Work required =>
Exactly the lines from the one containing "JP101 pin 3: 3V3 -> AGND" to the last line of the records, inclusive, are to be transcribed; include no others.

Input records =>
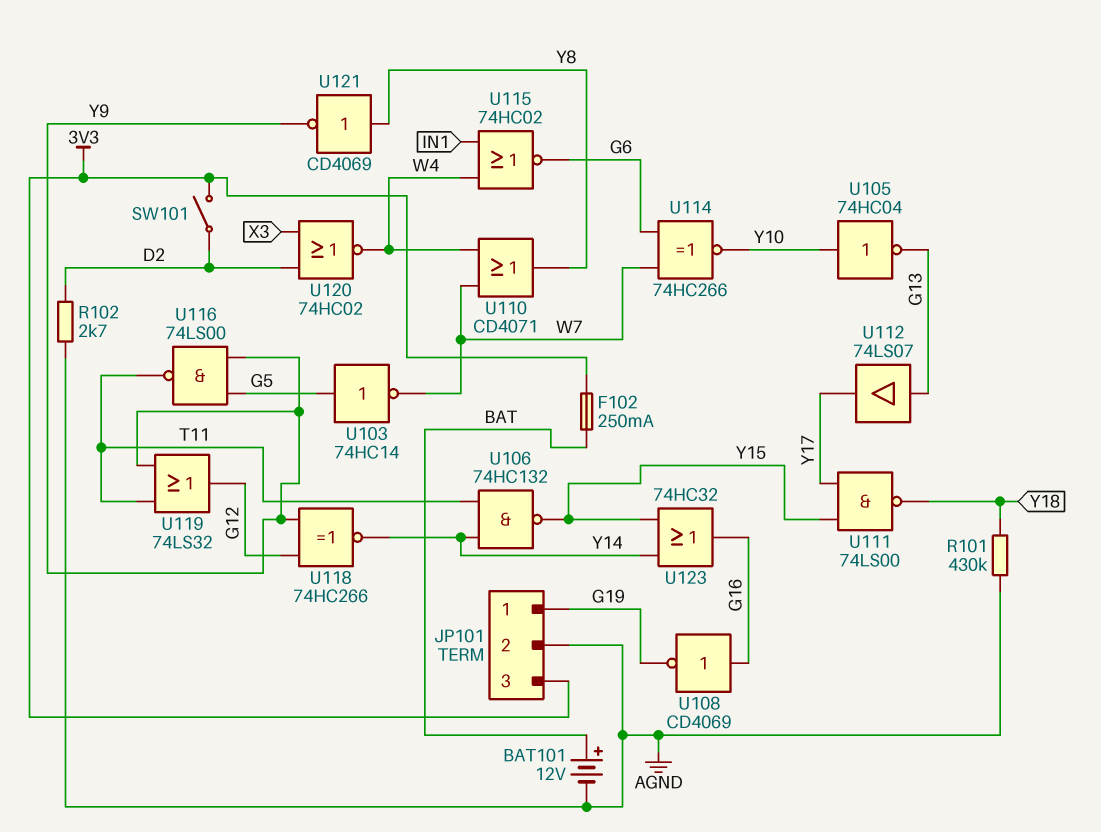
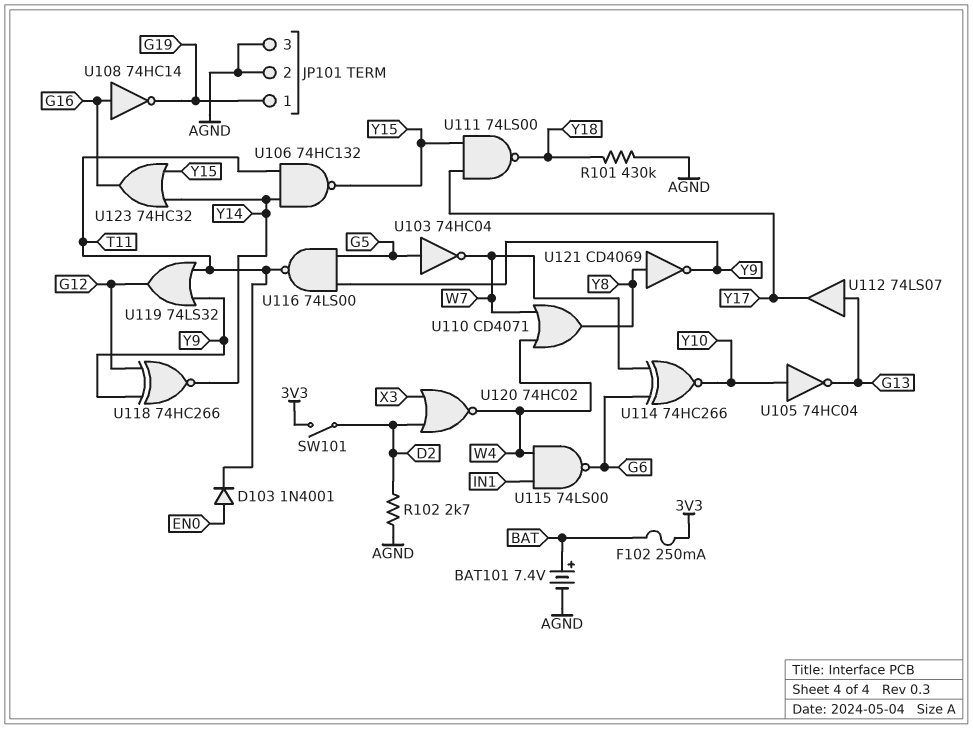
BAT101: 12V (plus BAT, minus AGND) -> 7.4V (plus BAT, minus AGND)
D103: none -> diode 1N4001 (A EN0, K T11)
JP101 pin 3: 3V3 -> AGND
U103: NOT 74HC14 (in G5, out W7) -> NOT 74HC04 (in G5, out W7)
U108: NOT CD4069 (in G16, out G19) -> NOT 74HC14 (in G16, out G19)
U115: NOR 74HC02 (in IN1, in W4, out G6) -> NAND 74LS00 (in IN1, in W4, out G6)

Output =>
JP101 pin 3: 3V3 -> AGND
U103: NOT 74HC14 (in G5, out W7) -> NOT 74HC04 (in G5, out W7)
U108: NOT CD4069 (in G16, out G19) -> NOT 74HC14 (in G16, out G19)
U115: NOR 74HC02 (in IN1, in W4, out G6) -> NAND 74LS00 (in IN1, in W4, out G6)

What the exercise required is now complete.